_Activity:_
Using the data below, transcribe exactly everything from the line that contains "[(116,265),(113,256),(81,270),(81,275),(83,279),(116,265)]" down to the line that contains "[(26,272),(24,278),(25,284),(37,281),(34,271),(26,272)]". Include both of those lines and none of the pictures.

╭─ Entries provided

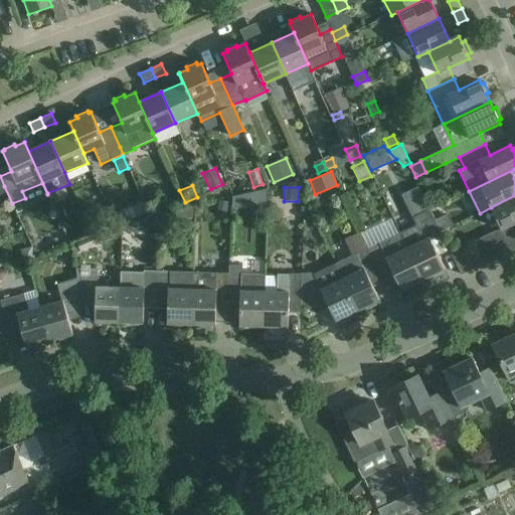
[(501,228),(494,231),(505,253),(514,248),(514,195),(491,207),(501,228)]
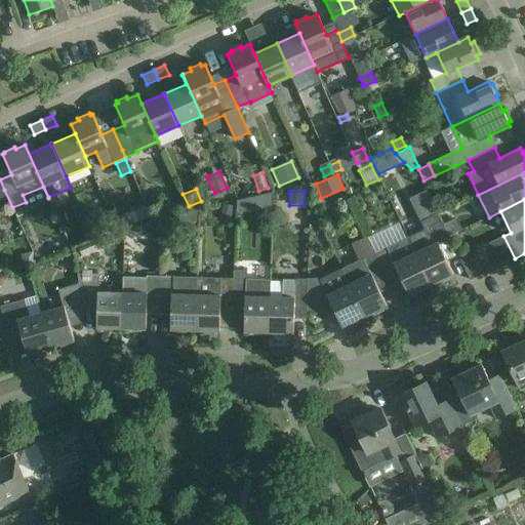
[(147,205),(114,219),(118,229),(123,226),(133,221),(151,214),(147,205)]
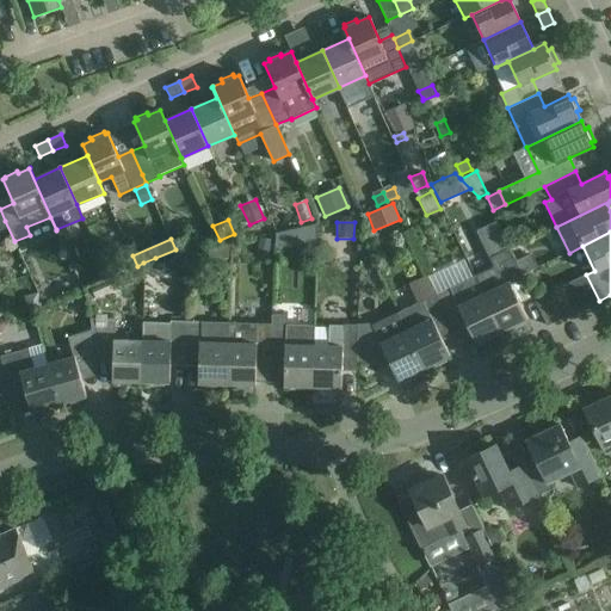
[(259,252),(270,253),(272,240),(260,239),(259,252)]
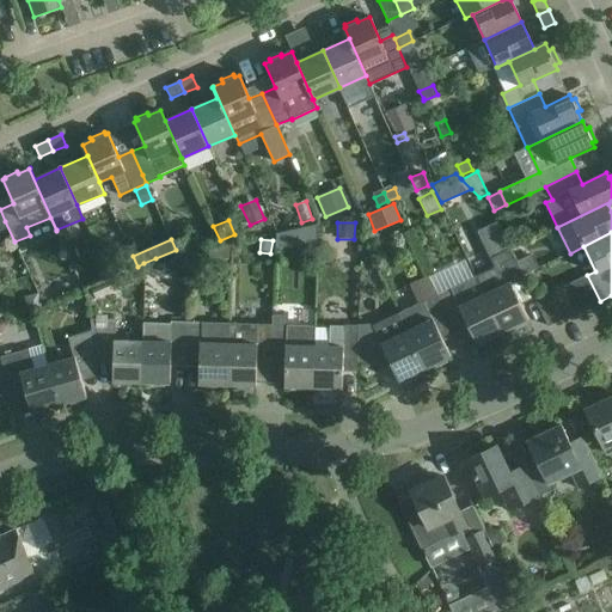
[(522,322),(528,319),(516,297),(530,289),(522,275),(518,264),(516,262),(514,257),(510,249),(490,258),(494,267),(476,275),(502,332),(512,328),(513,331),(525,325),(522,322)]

╰─
╭─ Entries provided

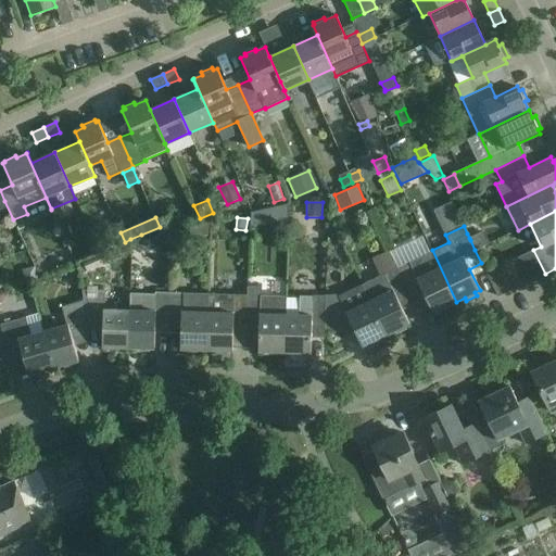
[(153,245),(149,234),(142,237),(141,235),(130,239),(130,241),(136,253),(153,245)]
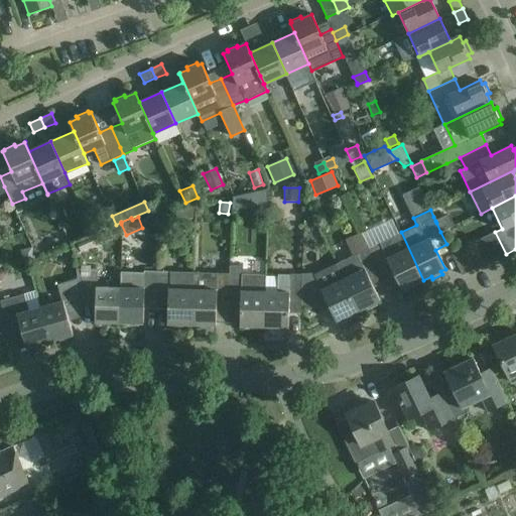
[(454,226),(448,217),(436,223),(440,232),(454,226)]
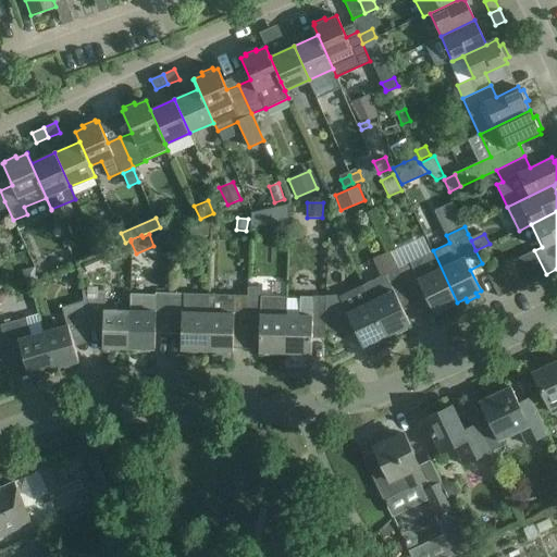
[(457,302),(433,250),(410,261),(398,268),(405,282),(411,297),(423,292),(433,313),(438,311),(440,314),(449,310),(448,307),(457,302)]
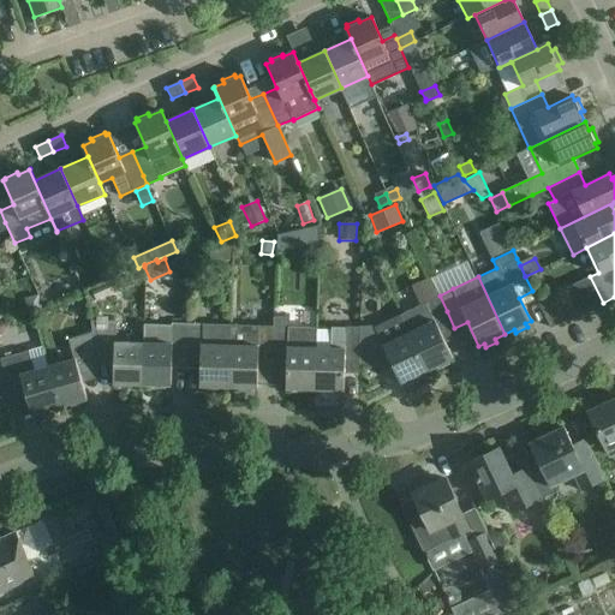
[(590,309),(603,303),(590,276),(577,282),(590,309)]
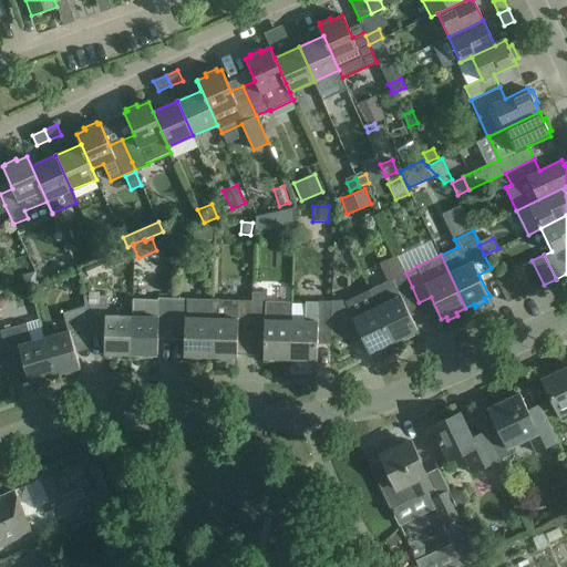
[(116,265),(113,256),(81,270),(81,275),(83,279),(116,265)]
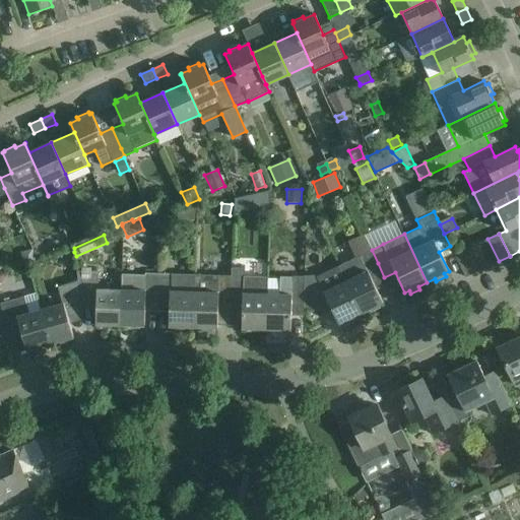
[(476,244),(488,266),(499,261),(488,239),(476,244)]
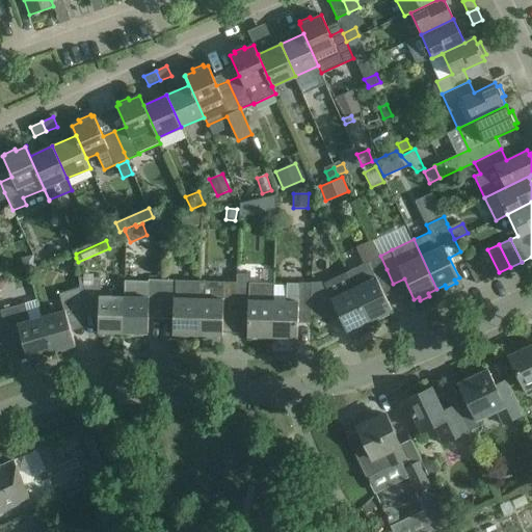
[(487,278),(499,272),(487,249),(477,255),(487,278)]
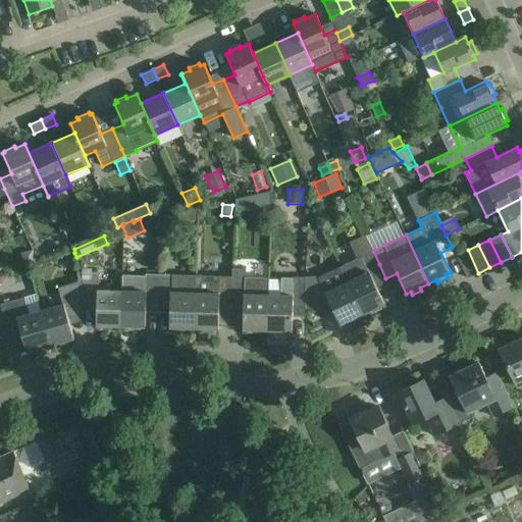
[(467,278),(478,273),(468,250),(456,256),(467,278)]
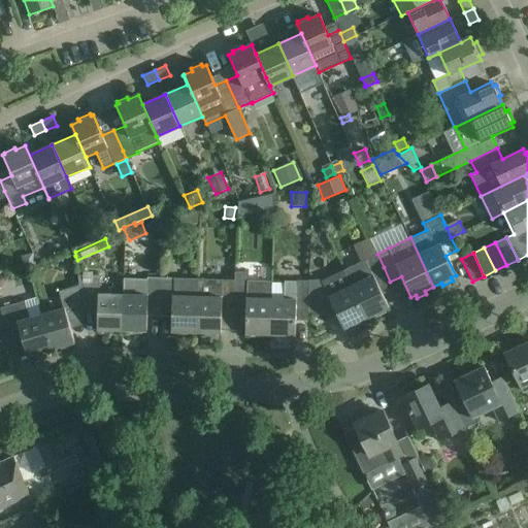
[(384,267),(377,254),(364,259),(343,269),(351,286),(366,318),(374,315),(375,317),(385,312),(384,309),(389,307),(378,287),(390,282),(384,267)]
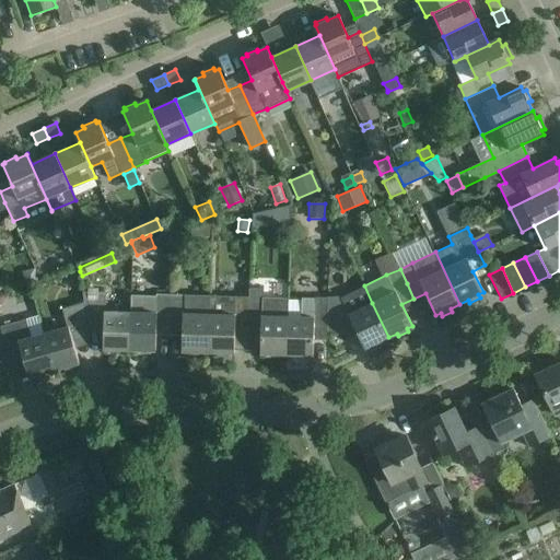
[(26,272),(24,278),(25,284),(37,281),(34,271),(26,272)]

╰─
╭─ Entries provided

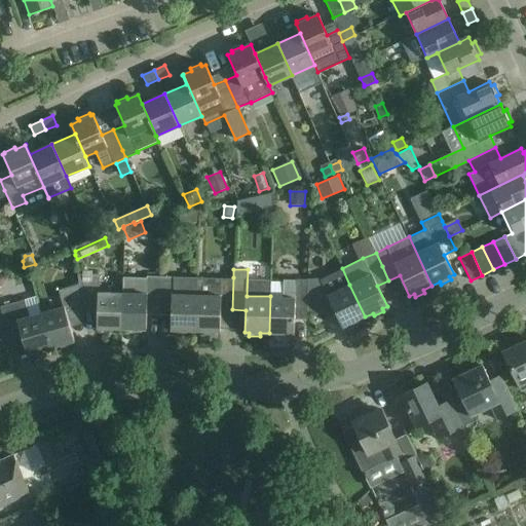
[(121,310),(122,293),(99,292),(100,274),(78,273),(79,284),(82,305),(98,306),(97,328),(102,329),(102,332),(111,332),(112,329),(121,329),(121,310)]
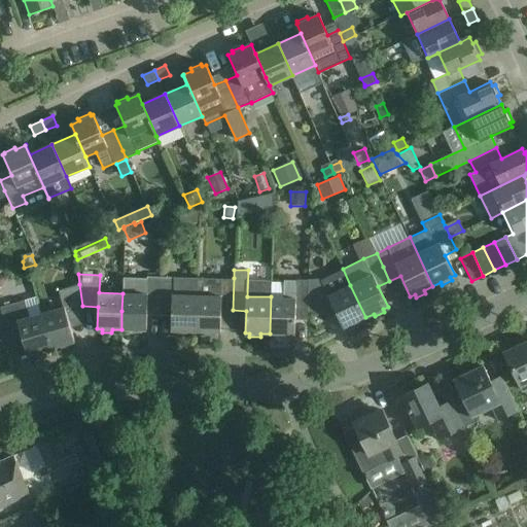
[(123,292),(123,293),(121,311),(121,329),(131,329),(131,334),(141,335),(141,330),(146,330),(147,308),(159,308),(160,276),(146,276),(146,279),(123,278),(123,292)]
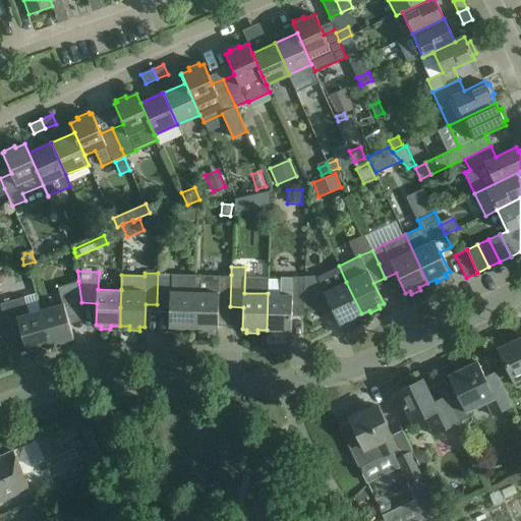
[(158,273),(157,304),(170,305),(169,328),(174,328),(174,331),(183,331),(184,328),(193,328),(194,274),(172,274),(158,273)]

╰─

_Problem solution:_
[(116,265),(113,256),(81,270),(81,275),(83,279),(116,265)]
[(476,244),(488,266),(499,261),(488,239),(476,244)]
[(487,278),(499,272),(487,249),(477,255),(487,278)]
[(467,278),(478,273),(468,250),(456,256),(467,278)]
[(384,267),(377,254),(364,259),(343,269),(351,286),(366,318),(374,315),(375,317),(385,312),(384,309),(389,307),(378,287),(390,282),(384,267)]
[(26,272),(24,278),(25,284),(37,281),(34,271),(26,272)]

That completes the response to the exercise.